Please say how many lines in the material include the string "spoon", and nothing else.

§ **INFORMATION PROVIDED**
----------

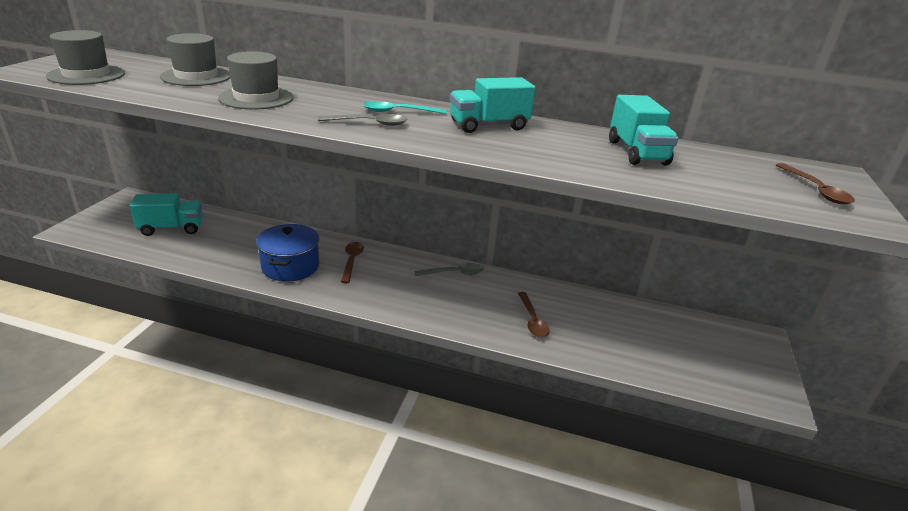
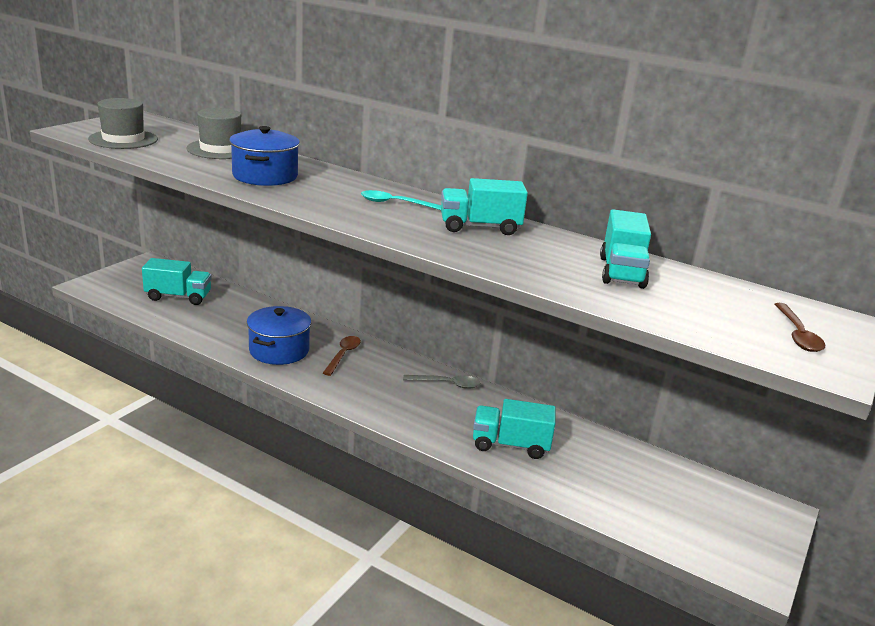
camera: 15 degrees right, 5 degrees down
(256, 98) = (265, 176): grey hat -> blue pot
(370, 123) = (359, 212): grey spoon -> none
(532, 320) = (510, 445): brown spoon -> turquoise truck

----------

§ **RESPONSE**
2